WHAT YOU WILL DO
Look through the entries below, please, and copy every line with the word "vase".

MATERIAL PROVIDED
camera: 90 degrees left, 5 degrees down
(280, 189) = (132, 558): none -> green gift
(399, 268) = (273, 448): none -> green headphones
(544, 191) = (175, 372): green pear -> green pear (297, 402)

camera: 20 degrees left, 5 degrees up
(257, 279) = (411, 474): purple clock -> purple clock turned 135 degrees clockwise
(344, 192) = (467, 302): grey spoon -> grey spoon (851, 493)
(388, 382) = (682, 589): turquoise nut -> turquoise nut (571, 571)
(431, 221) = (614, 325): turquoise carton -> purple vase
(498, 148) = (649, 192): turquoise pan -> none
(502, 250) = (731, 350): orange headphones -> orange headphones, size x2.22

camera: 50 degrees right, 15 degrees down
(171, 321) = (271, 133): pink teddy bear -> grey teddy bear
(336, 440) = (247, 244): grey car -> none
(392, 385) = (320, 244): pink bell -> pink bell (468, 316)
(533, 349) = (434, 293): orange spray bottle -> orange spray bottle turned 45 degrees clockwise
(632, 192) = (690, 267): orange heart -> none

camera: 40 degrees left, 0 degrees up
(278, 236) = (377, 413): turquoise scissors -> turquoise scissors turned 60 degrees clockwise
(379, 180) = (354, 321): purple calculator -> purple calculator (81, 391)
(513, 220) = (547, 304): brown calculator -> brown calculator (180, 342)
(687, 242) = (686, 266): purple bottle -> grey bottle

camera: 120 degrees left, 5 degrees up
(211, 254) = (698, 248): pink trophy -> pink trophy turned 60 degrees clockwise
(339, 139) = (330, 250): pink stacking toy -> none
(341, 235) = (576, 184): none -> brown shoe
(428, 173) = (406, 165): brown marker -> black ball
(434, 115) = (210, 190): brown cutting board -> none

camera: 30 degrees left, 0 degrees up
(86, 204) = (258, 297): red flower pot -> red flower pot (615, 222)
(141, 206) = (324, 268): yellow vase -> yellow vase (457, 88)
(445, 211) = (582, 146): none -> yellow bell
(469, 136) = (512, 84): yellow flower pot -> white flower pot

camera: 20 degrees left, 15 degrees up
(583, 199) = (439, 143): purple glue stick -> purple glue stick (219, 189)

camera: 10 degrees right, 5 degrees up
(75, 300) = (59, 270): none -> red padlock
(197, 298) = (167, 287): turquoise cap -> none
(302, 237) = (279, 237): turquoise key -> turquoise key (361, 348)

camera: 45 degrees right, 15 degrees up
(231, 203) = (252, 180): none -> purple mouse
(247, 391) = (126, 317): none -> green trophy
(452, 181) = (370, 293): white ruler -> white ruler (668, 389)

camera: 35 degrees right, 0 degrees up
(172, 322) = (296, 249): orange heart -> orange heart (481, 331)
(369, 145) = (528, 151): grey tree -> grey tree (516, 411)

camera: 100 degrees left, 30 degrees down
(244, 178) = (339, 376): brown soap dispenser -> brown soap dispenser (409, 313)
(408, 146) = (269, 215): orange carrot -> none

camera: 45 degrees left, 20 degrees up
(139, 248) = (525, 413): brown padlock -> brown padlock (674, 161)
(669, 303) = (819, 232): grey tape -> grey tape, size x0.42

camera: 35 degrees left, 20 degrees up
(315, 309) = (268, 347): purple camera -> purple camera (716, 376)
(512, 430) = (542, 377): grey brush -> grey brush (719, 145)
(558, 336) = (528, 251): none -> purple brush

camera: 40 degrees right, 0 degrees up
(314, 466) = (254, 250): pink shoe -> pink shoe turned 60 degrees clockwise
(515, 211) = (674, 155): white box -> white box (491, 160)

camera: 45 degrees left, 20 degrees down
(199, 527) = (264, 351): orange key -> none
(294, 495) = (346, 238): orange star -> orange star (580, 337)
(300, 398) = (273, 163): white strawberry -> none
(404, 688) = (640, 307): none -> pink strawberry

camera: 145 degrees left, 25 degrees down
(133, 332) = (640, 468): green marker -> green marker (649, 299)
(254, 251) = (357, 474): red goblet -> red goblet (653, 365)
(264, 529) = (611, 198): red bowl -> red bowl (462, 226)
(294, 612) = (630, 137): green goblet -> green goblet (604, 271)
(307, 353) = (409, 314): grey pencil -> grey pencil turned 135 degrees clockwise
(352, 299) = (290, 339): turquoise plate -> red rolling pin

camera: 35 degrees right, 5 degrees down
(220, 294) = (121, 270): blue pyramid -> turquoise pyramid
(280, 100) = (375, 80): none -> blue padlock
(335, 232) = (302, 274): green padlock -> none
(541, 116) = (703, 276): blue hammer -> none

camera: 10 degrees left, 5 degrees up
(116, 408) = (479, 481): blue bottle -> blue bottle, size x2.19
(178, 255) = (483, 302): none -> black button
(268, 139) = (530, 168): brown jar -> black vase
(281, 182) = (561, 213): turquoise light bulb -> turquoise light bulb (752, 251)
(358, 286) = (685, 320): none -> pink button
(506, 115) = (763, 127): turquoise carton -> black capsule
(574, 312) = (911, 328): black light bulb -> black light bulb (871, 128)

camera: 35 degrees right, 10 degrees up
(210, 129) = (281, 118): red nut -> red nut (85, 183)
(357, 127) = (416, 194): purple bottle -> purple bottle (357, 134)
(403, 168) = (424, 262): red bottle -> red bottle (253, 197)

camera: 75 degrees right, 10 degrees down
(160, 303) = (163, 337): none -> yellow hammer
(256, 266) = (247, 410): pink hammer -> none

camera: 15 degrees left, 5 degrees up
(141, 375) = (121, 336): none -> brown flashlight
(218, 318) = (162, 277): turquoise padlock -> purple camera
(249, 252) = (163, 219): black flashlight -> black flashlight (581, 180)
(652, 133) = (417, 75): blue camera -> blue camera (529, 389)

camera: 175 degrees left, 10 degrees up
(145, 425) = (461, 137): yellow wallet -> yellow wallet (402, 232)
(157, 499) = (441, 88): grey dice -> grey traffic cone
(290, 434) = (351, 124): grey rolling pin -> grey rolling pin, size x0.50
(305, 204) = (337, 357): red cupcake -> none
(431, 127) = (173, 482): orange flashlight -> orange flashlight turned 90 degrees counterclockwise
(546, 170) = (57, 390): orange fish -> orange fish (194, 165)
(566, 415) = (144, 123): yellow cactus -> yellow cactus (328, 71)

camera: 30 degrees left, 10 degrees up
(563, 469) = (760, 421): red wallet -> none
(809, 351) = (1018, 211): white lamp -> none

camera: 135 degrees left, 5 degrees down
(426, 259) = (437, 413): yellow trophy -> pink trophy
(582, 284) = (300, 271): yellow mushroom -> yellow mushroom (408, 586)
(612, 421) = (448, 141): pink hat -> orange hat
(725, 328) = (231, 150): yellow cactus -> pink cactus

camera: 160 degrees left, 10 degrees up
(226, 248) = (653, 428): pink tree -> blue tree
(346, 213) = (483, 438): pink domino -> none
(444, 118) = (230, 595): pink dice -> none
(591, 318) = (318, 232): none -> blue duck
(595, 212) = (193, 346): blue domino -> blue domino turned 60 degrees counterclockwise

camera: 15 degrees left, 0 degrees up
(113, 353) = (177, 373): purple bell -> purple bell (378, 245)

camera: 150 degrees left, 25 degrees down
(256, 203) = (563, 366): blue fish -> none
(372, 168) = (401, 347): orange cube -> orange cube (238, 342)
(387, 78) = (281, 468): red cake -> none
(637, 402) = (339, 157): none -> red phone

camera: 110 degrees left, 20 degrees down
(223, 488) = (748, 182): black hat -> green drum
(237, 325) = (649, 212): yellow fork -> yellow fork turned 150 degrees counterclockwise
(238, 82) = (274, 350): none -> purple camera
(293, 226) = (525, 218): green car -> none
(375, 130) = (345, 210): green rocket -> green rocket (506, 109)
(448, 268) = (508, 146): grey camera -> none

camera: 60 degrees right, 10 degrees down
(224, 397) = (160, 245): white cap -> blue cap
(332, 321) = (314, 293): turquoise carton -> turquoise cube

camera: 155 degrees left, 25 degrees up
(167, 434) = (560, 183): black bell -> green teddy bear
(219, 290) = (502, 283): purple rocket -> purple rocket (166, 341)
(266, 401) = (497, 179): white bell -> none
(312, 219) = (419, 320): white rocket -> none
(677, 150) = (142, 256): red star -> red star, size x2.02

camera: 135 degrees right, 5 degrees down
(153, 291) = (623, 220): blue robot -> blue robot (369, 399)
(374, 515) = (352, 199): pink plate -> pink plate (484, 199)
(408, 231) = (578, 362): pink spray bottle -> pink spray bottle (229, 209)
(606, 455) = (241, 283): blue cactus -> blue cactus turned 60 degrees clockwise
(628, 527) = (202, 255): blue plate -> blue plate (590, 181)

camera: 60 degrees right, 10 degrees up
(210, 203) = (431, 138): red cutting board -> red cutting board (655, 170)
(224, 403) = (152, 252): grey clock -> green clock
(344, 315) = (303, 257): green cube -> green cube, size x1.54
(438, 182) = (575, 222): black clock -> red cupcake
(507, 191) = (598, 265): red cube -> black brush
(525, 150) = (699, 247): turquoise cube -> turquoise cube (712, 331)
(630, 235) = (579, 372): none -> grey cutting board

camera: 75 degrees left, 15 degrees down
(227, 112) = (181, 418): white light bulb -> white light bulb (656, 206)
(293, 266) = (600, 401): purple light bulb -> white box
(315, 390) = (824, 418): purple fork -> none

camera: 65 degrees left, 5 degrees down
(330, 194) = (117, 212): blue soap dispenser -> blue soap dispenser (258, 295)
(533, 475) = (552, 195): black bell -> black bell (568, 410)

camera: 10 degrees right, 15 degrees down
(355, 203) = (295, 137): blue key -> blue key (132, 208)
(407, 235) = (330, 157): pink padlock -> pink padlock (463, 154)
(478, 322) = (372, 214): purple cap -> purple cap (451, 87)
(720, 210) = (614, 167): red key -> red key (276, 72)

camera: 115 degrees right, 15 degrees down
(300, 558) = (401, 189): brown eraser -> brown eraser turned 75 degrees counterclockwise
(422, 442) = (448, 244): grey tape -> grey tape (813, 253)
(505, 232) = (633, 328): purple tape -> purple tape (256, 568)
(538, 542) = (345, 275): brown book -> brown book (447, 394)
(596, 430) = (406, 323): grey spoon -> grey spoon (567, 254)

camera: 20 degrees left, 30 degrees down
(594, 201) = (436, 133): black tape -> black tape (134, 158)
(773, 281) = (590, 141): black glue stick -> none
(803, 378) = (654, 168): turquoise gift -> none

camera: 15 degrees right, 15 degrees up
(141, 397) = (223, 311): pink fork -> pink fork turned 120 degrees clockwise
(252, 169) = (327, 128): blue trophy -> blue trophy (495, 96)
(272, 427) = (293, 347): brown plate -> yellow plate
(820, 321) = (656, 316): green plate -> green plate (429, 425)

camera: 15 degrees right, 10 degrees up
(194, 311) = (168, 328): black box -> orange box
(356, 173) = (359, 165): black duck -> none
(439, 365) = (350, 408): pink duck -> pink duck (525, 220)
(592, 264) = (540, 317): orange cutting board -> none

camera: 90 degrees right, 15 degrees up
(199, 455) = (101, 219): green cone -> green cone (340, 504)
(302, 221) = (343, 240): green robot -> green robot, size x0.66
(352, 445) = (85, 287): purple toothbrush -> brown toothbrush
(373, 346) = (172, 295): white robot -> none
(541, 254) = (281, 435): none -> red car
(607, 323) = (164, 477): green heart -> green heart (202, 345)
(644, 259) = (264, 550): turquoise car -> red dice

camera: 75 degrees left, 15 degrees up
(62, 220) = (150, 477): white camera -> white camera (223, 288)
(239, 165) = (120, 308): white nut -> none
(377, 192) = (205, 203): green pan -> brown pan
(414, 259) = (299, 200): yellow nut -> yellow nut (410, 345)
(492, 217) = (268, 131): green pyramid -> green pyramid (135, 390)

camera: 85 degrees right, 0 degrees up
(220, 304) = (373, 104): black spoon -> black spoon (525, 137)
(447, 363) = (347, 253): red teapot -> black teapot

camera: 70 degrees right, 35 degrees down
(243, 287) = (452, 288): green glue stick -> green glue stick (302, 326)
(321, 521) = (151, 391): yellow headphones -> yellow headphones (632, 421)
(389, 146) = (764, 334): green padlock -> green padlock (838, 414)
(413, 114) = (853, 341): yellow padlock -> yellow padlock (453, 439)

RESULT OF THE EXERCISE
(431, 221) = (614, 325): turquoise carton -> purple vase
(141, 206) = (324, 268): yellow vase -> yellow vase (457, 88)
(268, 139) = (530, 168): brown jar -> black vase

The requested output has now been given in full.